*What to produce*. Going through the data below, copy out each line where the word "down" shows up.

*Input data*.
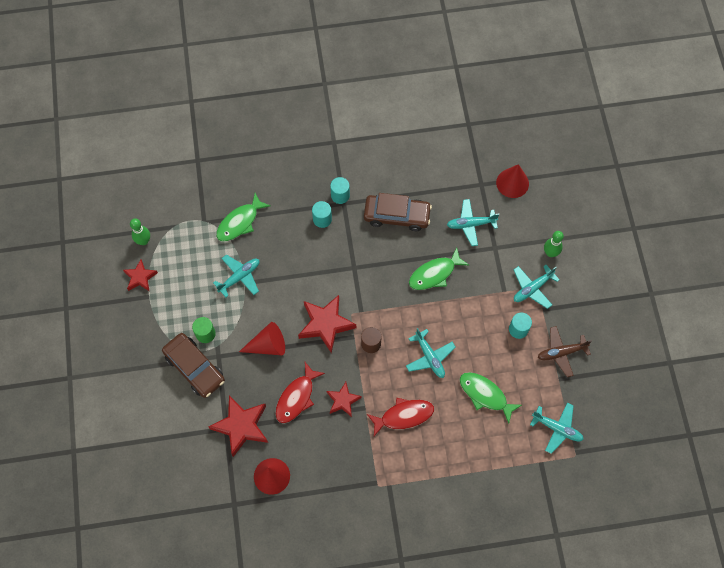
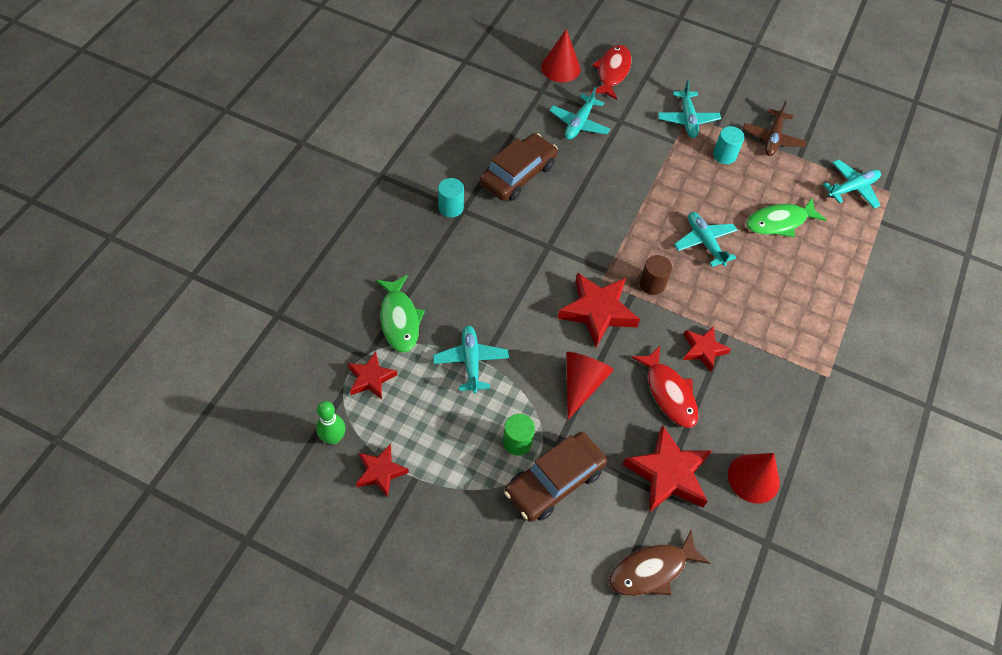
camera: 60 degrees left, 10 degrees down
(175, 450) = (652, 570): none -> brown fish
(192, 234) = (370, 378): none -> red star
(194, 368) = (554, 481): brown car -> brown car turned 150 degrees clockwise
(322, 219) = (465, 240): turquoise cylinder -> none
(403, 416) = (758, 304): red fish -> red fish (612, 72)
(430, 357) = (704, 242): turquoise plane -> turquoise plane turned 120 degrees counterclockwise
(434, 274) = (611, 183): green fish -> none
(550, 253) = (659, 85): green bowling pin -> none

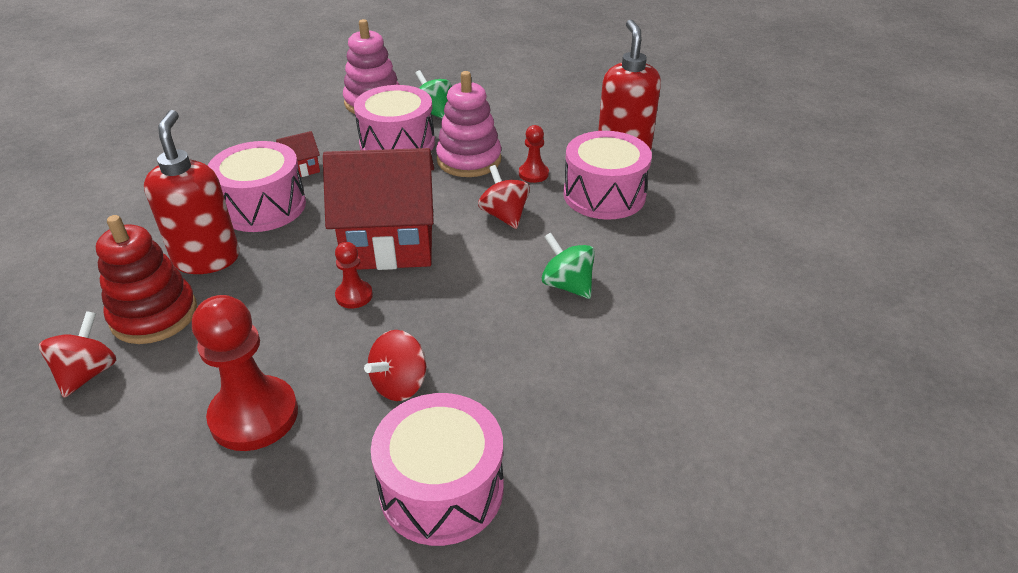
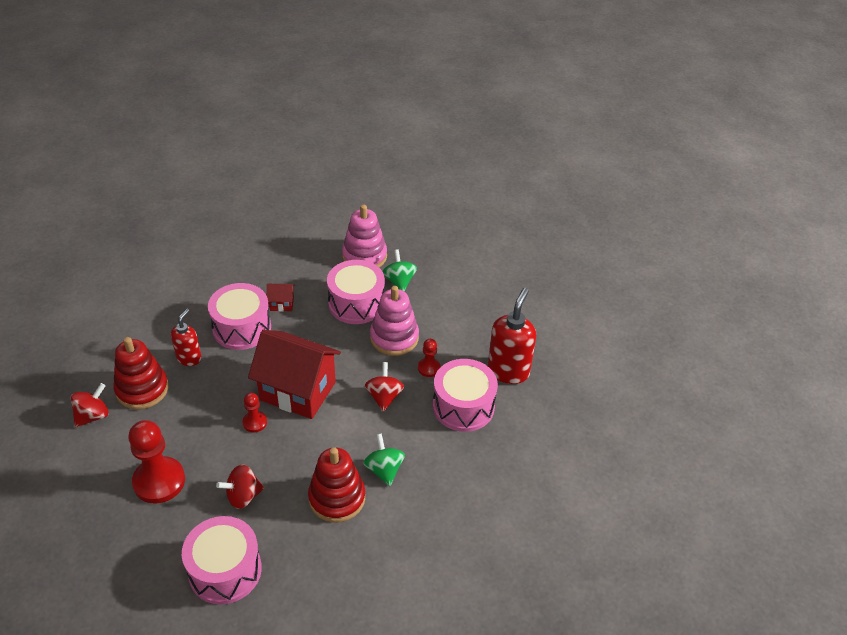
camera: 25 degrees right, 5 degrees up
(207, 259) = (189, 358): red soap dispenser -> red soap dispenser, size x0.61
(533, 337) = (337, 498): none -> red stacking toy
--
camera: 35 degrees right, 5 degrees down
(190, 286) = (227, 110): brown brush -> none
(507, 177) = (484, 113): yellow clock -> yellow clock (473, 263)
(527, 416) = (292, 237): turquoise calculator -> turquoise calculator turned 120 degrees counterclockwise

*Completed exercise*.
camera: 60 degrees left, 10 degrees down
camera: 35 degrees right, 5 degrees down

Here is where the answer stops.